Work required:
In the following listing, find the lines containing "white" and report them.

Input records:
* * * * * * *
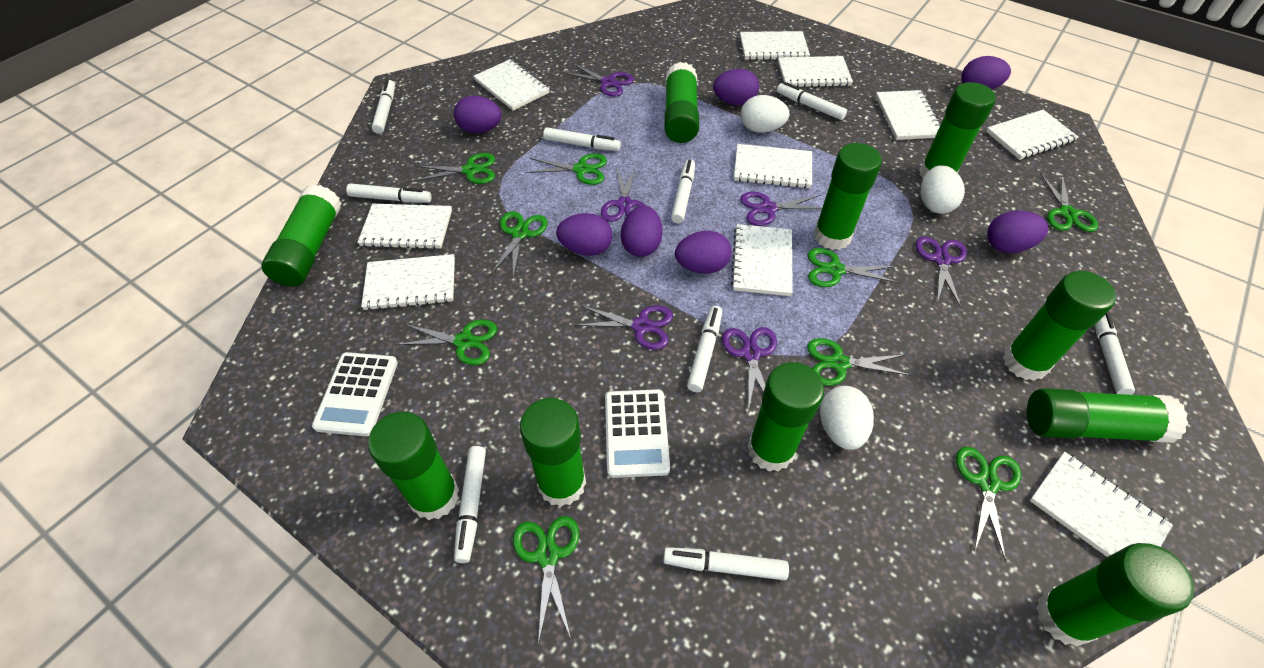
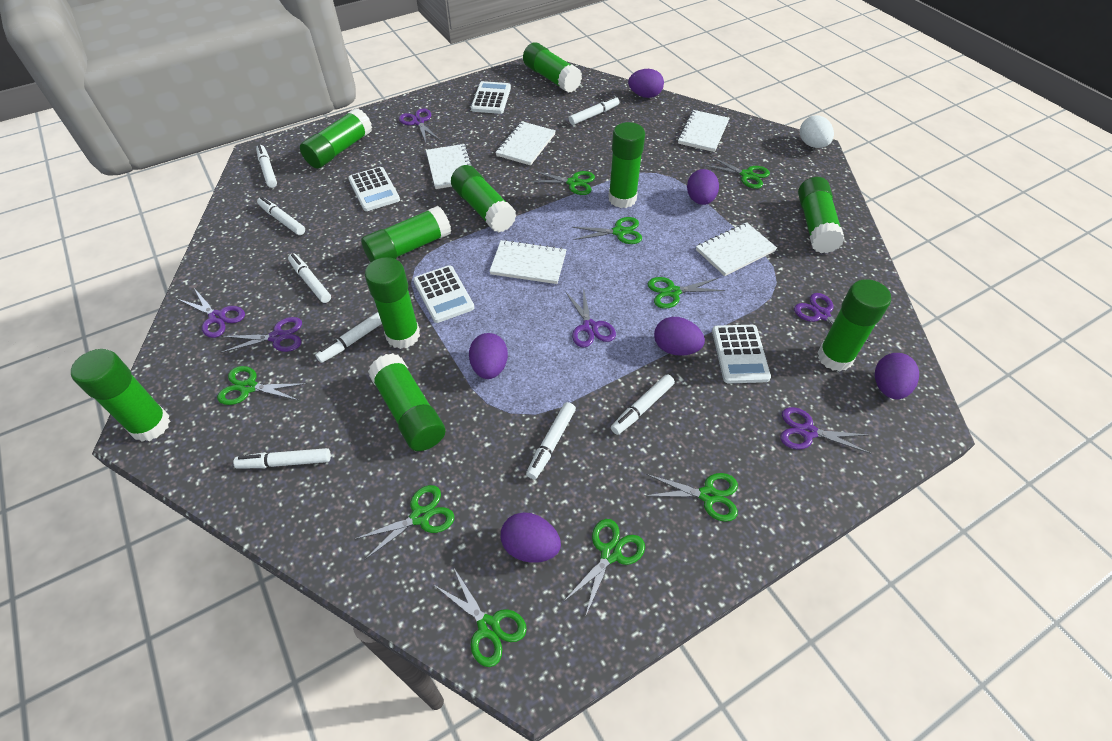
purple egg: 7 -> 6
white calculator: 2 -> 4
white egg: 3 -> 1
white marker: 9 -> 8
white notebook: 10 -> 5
* * * * * * *
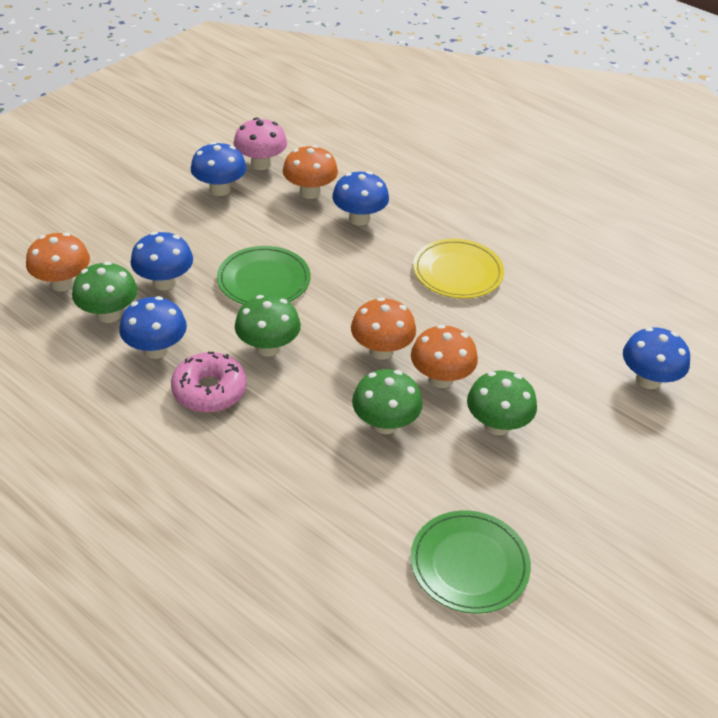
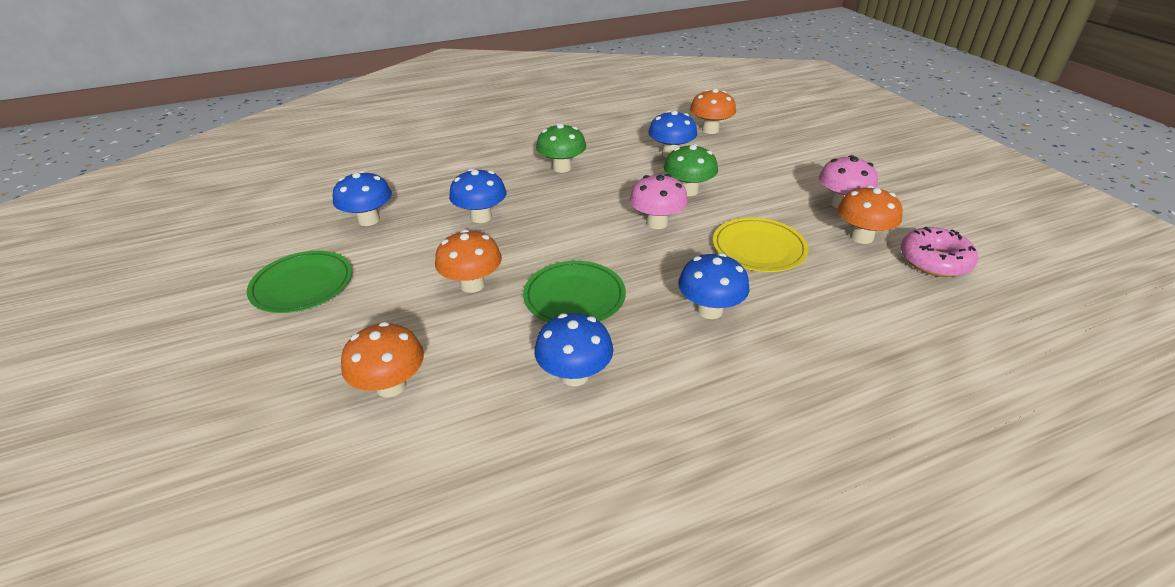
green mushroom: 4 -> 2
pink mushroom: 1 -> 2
* * * * * * *
Answer to the exercise:
white calculator: 2 -> 4
white egg: 3 -> 1
white marker: 9 -> 8
white notebook: 10 -> 5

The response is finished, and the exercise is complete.